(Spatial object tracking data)
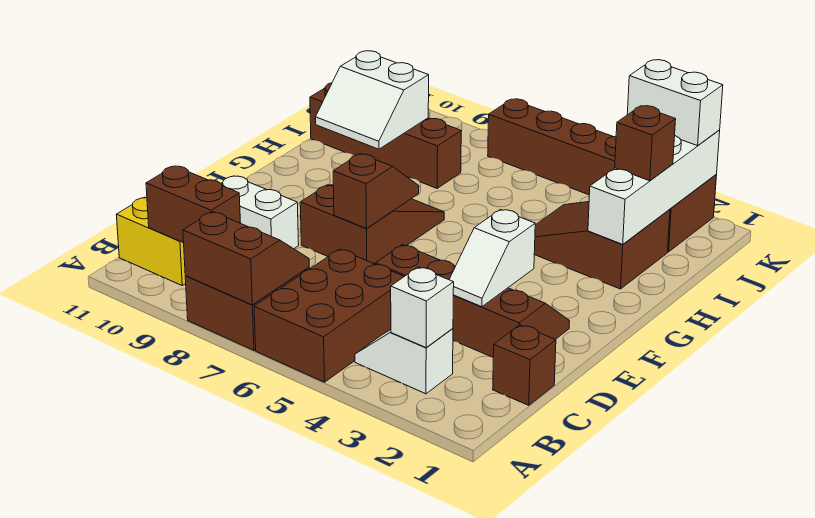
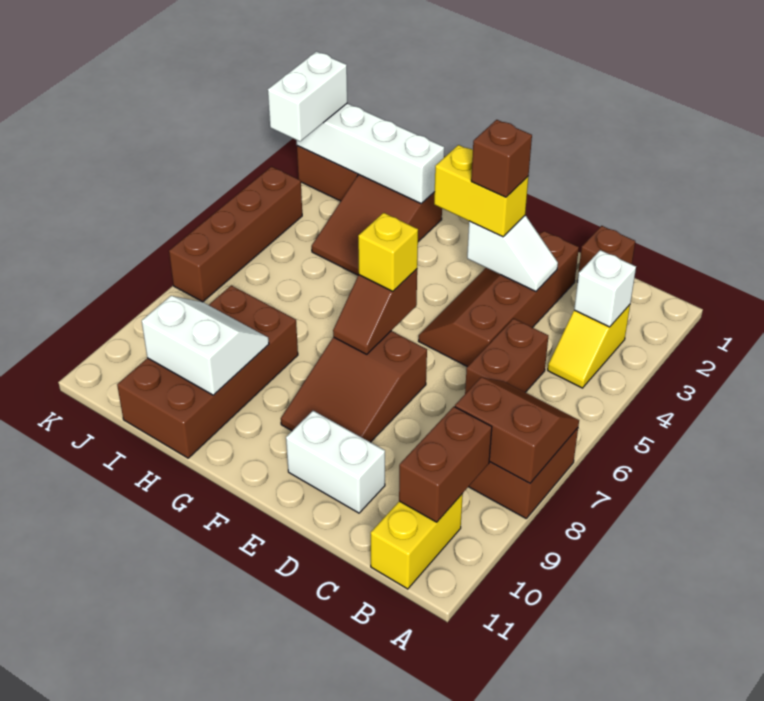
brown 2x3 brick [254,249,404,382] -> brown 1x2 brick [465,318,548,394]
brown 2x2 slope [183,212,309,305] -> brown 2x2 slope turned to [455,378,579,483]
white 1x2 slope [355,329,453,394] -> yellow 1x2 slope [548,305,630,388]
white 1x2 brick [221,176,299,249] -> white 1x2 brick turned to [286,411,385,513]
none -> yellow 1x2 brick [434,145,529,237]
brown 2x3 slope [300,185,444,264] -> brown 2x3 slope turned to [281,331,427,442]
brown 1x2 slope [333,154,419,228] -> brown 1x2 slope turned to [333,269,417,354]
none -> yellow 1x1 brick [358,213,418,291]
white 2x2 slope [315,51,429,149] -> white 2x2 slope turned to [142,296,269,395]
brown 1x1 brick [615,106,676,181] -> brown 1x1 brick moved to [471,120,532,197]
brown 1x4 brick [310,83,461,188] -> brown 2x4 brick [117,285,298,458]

* * *

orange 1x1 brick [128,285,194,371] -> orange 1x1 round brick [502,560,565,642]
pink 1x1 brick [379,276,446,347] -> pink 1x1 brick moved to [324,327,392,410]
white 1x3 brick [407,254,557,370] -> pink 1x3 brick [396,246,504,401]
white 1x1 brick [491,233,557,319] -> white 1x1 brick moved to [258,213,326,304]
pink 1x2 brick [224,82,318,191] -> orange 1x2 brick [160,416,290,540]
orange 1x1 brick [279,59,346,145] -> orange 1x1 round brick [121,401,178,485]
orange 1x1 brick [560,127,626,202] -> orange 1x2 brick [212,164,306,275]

- EXERCISE OBJECTIVE
Copy only this part of the entries above: the line with "brown 2x2 slope [183,212,309,305]", the line with "brown 1x4 brick", and the lines between, all exactly as written.

- EXERCISE RESULT
brown 2x2 slope [183,212,309,305] -> brown 2x2 slope turned to [455,378,579,483]
white 1x2 slope [355,329,453,394] -> yellow 1x2 slope [548,305,630,388]
white 1x2 brick [221,176,299,249] -> white 1x2 brick turned to [286,411,385,513]
none -> yellow 1x2 brick [434,145,529,237]
brown 2x3 slope [300,185,444,264] -> brown 2x3 slope turned to [281,331,427,442]
brown 1x2 slope [333,154,419,228] -> brown 1x2 slope turned to [333,269,417,354]
none -> yellow 1x1 brick [358,213,418,291]
white 2x2 slope [315,51,429,149] -> white 2x2 slope turned to [142,296,269,395]
brown 1x1 brick [615,106,676,181] -> brown 1x1 brick moved to [471,120,532,197]
brown 1x4 brick [310,83,461,188] -> brown 2x4 brick [117,285,298,458]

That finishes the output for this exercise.